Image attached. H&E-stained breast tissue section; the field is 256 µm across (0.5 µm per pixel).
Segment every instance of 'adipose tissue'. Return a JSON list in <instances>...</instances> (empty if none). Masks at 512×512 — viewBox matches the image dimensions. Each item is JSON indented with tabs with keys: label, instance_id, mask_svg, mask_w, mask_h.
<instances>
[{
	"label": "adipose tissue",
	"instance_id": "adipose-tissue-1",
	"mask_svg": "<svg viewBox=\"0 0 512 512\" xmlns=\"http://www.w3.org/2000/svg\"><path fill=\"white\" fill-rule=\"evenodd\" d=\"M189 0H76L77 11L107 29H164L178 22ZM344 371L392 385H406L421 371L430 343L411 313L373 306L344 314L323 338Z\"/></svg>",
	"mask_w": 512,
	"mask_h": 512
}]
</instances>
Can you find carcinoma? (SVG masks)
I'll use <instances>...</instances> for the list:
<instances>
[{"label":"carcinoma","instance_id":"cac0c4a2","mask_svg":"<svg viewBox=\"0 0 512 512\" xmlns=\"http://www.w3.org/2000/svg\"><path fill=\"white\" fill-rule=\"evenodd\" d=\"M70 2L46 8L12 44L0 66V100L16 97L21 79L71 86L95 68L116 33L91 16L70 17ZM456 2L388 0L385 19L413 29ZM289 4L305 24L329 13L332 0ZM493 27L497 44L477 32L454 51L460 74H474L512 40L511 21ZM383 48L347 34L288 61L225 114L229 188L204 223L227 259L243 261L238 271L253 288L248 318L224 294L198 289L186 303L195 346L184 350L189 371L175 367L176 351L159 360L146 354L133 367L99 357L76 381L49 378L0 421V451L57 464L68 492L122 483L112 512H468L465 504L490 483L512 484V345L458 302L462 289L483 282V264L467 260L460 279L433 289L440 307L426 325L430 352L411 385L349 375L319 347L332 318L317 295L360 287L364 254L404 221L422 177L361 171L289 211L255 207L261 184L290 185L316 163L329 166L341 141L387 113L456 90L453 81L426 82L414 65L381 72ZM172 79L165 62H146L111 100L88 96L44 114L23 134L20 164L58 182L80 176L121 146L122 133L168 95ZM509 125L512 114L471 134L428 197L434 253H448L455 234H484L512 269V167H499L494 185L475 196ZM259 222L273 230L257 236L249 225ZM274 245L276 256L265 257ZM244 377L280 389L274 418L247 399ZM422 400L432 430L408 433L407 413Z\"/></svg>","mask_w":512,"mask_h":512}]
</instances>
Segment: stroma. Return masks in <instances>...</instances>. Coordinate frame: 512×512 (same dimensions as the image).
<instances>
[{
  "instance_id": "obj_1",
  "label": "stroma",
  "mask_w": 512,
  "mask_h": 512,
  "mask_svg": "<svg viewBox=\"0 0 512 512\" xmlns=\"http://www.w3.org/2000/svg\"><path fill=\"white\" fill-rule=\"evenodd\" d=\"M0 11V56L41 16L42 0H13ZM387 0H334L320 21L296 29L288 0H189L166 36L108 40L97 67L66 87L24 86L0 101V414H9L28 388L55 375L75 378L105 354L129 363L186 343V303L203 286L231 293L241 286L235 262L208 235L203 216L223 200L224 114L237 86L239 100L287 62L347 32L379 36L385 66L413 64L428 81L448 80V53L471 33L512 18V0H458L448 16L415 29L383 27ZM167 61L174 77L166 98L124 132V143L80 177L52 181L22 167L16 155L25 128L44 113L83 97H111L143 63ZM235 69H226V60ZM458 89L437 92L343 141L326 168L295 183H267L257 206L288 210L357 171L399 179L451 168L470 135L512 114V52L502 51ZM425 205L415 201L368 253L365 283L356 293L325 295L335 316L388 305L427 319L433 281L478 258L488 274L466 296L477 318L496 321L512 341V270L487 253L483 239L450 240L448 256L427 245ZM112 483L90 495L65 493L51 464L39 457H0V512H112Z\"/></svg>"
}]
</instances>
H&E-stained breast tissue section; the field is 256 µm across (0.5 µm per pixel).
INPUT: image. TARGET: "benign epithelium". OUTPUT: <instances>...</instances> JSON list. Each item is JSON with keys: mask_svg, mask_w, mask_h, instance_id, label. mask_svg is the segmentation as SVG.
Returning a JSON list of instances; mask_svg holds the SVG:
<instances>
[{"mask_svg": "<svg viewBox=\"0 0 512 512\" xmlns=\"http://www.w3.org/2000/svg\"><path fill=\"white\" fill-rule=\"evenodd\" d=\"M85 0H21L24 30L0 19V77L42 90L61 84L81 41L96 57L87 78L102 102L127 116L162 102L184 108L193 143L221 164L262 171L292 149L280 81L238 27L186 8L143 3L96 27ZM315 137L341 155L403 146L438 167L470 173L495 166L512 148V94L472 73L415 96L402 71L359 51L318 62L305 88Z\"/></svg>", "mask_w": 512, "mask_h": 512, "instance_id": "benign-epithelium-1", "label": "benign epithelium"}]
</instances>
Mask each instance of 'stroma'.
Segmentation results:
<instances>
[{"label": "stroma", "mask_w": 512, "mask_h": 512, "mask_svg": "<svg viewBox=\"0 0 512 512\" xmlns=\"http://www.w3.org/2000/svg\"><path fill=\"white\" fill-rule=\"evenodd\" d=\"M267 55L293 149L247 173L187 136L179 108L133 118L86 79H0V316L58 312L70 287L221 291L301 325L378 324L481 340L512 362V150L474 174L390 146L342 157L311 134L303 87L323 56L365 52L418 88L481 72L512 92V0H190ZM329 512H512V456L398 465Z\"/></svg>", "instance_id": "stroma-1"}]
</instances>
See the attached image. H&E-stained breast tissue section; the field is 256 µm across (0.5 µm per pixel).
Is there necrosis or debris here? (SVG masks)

• **Given problem**
Above are the records; copy all of them exactly.

• **Result of the exercise**
Image attached. H&E-stained breast tissue section; the field is 256 µm across (0.5 µm per pixel).
Segment every instance of 'adipose tissue'. Return a JSON list in <instances>...</instances> (empty if none). Masks at 512×512 — viewBox matches the image dimensions. Each item is JSON indented with tabs with keys: label, instance_id, mask_svg, mask_w, mask_h.
<instances>
[{
	"label": "adipose tissue",
	"instance_id": "adipose-tissue-1",
	"mask_svg": "<svg viewBox=\"0 0 512 512\" xmlns=\"http://www.w3.org/2000/svg\"><path fill=\"white\" fill-rule=\"evenodd\" d=\"M189 0H76L77 11L107 29H164L178 22ZM344 371L392 385H406L421 371L430 343L411 313L373 306L344 314L323 338Z\"/></svg>",
	"mask_w": 512,
	"mask_h": 512
}]
</instances>
Can you find carcinoma? (SVG masks)
I'll use <instances>...</instances> for the list:
<instances>
[{"label":"carcinoma","instance_id":"cac0c4a2","mask_svg":"<svg viewBox=\"0 0 512 512\" xmlns=\"http://www.w3.org/2000/svg\"><path fill=\"white\" fill-rule=\"evenodd\" d=\"M70 2L46 8L12 44L0 66V100L16 97L21 79L71 86L95 68L116 33L91 16L70 17ZM456 2L388 0L385 19L413 29ZM289 4L305 24L329 13L332 0ZM493 27L497 44L477 32L454 51L460 74H474L512 40L511 21ZM383 48L347 34L288 61L225 114L229 188L204 223L227 259L243 261L238 271L253 288L248 318L224 294L198 289L186 303L195 346L184 350L189 371L175 367L176 351L159 360L146 354L133 367L99 357L76 381L49 378L0 421V451L57 464L68 492L122 483L112 512H468L465 504L490 483L512 484V345L458 302L462 289L483 282V264L467 260L460 279L433 289L440 307L426 325L430 352L411 385L349 375L319 347L332 318L317 295L360 287L364 254L404 221L422 177L361 171L289 211L255 207L261 184L290 185L316 163L329 166L341 141L387 113L456 90L453 81L426 82L414 65L381 72ZM172 79L165 62H146L111 100L88 96L44 114L23 134L20 164L58 182L80 176L121 146L122 133L168 95ZM509 125L512 114L471 134L428 197L434 253H448L455 234H484L512 269V167H499L494 185L475 196ZM259 222L273 230L257 236L249 225ZM274 245L276 256L265 257ZM244 377L280 389L274 418L247 399ZM422 400L432 430L408 433L407 413Z\"/></svg>","mask_w":512,"mask_h":512}]
</instances>
Segment: stroma. Return masks in <instances>...</instances>. Coordinate frame: 512×512 (same dimensions as the image).
<instances>
[{
  "instance_id": "obj_1",
  "label": "stroma",
  "mask_w": 512,
  "mask_h": 512,
  "mask_svg": "<svg viewBox=\"0 0 512 512\" xmlns=\"http://www.w3.org/2000/svg\"><path fill=\"white\" fill-rule=\"evenodd\" d=\"M0 11V56L41 16L42 0H13ZM387 0H334L320 21L296 29L288 0H189L166 36L108 40L97 67L66 87L24 86L0 101V414H9L28 388L55 375L75 378L105 354L129 363L186 343V303L203 286L231 293L241 286L235 262L208 235L203 216L223 200L224 114L237 86L239 100L287 62L347 32L379 36L385 66L413 64L428 81L448 80V53L471 33L512 18V0H458L448 16L415 29L383 27ZM167 61L174 77L166 98L124 132V143L80 177L52 181L22 167L16 155L25 128L44 113L83 97H111L143 63ZM235 69H226V60ZM458 89L437 92L343 141L326 168L295 183H267L257 206L288 210L357 171L399 179L451 168L470 135L512 114V52L502 51ZM425 205L415 201L368 253L365 283L356 293L325 295L335 316L388 305L427 319L433 281L478 258L488 274L466 296L477 318L496 321L512 341V270L487 253L483 239L450 240L448 256L427 245ZM112 483L90 495L65 493L51 464L39 457H0V512H112Z\"/></svg>"
}]
</instances>
H&E-stained breast tissue section; the field is 256 µm across (0.5 µm per pixel).
INPUT: image. TARGET: "benign epithelium". OUTPUT: <instances>...</instances> JSON list. Each item is JSON with keys: mask_svg, mask_w, mask_h, instance_id, label. mask_svg is the segmentation as SVG.
Returning a JSON list of instances; mask_svg holds the SVG:
<instances>
[{"mask_svg": "<svg viewBox=\"0 0 512 512\" xmlns=\"http://www.w3.org/2000/svg\"><path fill=\"white\" fill-rule=\"evenodd\" d=\"M85 0H21L24 30L0 19V77L42 90L61 84L81 41L96 57L87 78L102 102L127 116L162 102L184 108L193 143L221 164L262 171L292 149L280 81L238 27L186 8L143 3L96 27ZM315 137L341 155L403 146L438 167L470 173L495 166L512 148V94L472 73L415 96L402 71L359 51L318 62L305 88Z\"/></svg>", "mask_w": 512, "mask_h": 512, "instance_id": "benign-epithelium-1", "label": "benign epithelium"}]
</instances>
Mask each instance of 'stroma'.
Segmentation results:
<instances>
[{"label": "stroma", "mask_w": 512, "mask_h": 512, "mask_svg": "<svg viewBox=\"0 0 512 512\" xmlns=\"http://www.w3.org/2000/svg\"><path fill=\"white\" fill-rule=\"evenodd\" d=\"M267 55L293 149L247 173L187 136L179 108L133 118L86 79H0V316L58 312L70 287L221 291L301 325L378 324L481 340L512 362V150L474 174L390 146L342 157L311 134L303 87L323 56L365 52L418 88L481 72L512 92V0H190ZM329 512H512V456L398 465Z\"/></svg>", "instance_id": "stroma-1"}]
</instances>
See the attached image. H&E-stained breast tissue section; the field is 256 µm across (0.5 µm per pixel).
Is there necrosis or debris here? (SVG masks)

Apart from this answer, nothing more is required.